Segment Start: Data under study

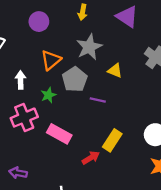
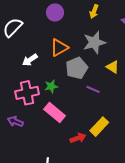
white arrow: (21, 80) -> (30, 60), turned -133
green star: (48, 95) -> (51, 86), moved
purple arrow: (18, 173) -> (15, 122), moved

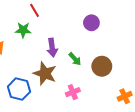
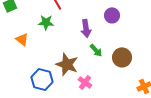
purple arrow: (52, 48) -> (86, 28), moved
pink cross: (73, 92) -> (85, 82), moved, turned -32

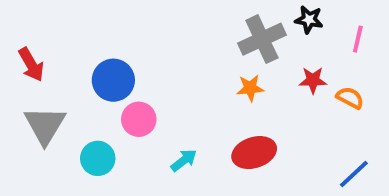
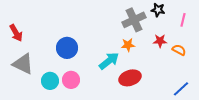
blue circle: (113, 80) -> (67, 48), moved
pink circle: (139, 119) -> (71, 80), moved
gray triangle: (45, 125) -> (23, 64), turned -35
cyan arrow: (184, 160) -> (109, 61), moved, size x1.5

Segment End: Data under study

### Task description:
Once the pictures are removed, return the entries exactly as they stand.

### Output of the task:
white arrow: (21, 80) -> (30, 60), turned -133
green star: (48, 95) -> (51, 86), moved
purple arrow: (18, 173) -> (15, 122), moved

purple arrow: (52, 48) -> (86, 28), moved
pink cross: (73, 92) -> (85, 82), moved, turned -32

blue circle: (113, 80) -> (67, 48), moved
pink circle: (139, 119) -> (71, 80), moved
gray triangle: (45, 125) -> (23, 64), turned -35
cyan arrow: (184, 160) -> (109, 61), moved, size x1.5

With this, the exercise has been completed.